• [WHAT TO WORK ON]: Which lines below hold the word "SCALE"? Report each one.
┌─ GIVEN ENTRIES
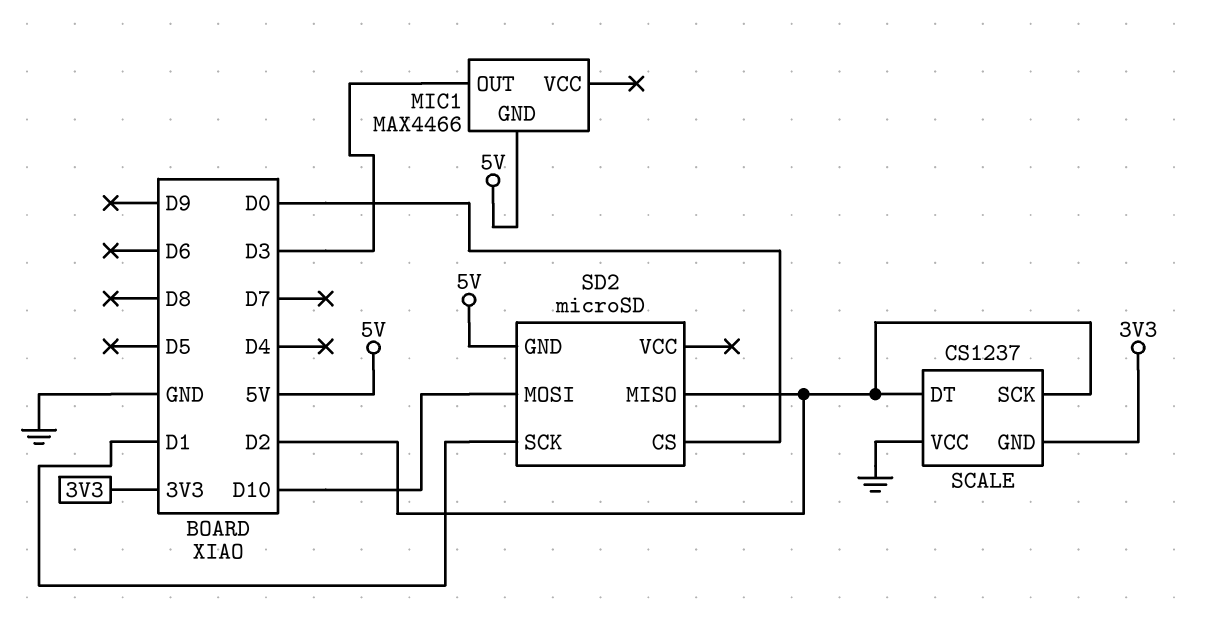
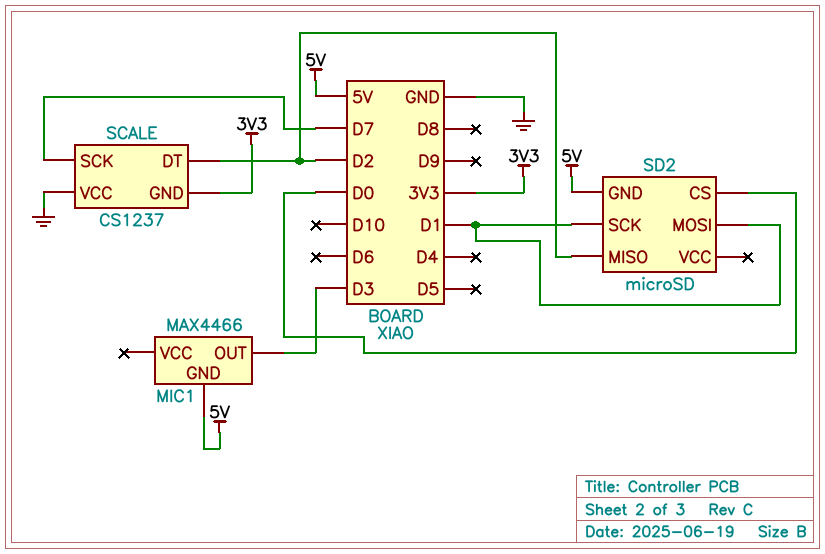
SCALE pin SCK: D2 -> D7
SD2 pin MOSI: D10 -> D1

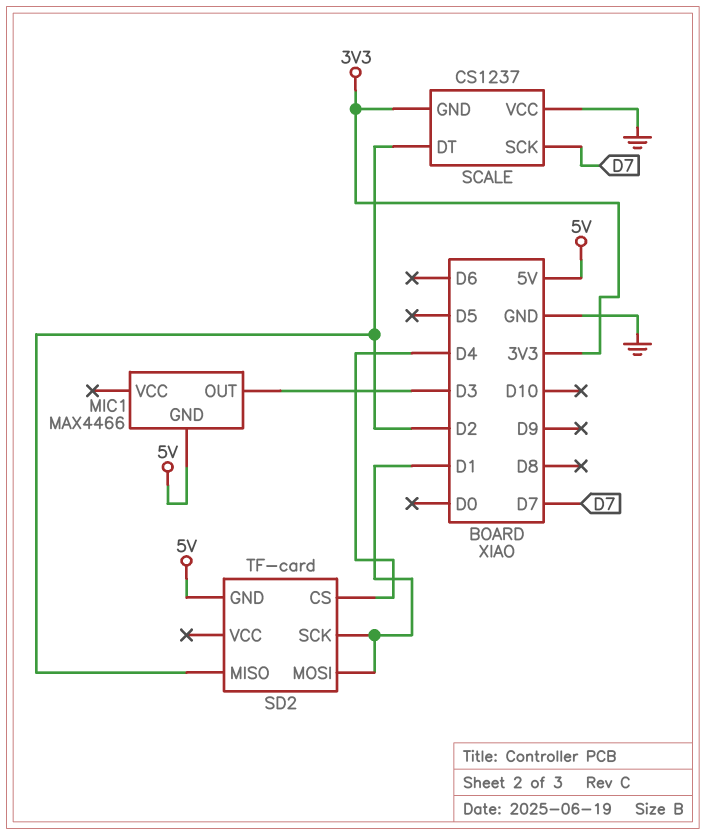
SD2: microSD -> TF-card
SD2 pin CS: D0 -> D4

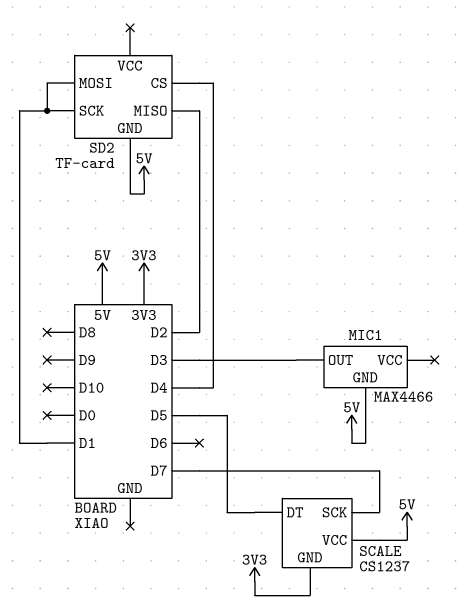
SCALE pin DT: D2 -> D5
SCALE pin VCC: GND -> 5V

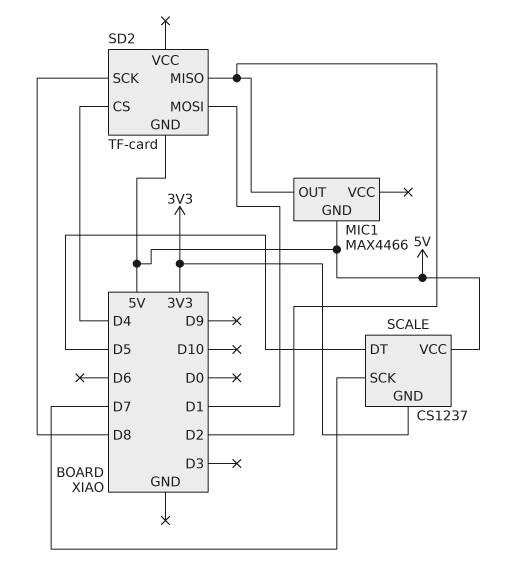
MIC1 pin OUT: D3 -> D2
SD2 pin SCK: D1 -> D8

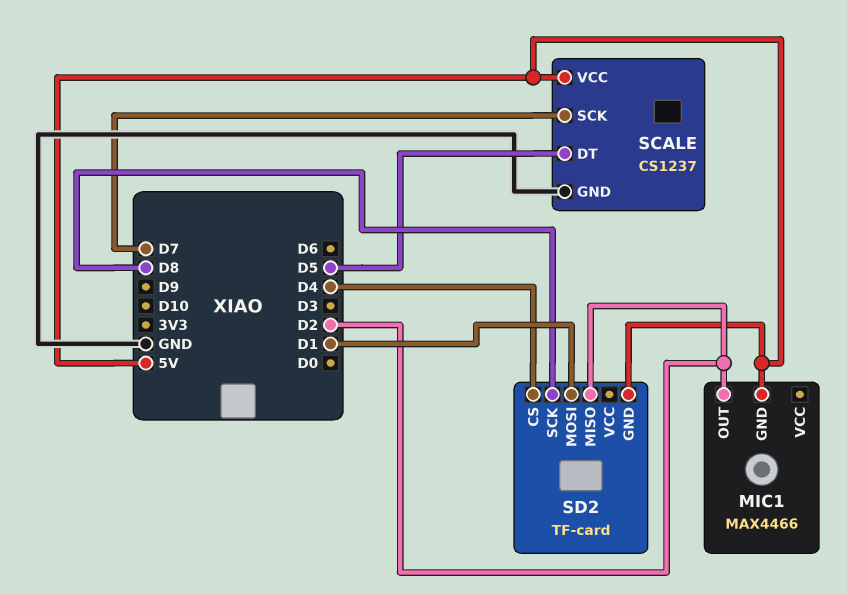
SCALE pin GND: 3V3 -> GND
└─
• [REPLY TO THE EXERCISE]:
SCALE pin SCK: D2 -> D7
SCALE pin DT: D2 -> D5
SCALE pin VCC: GND -> 5V
SCALE pin GND: 3V3 -> GND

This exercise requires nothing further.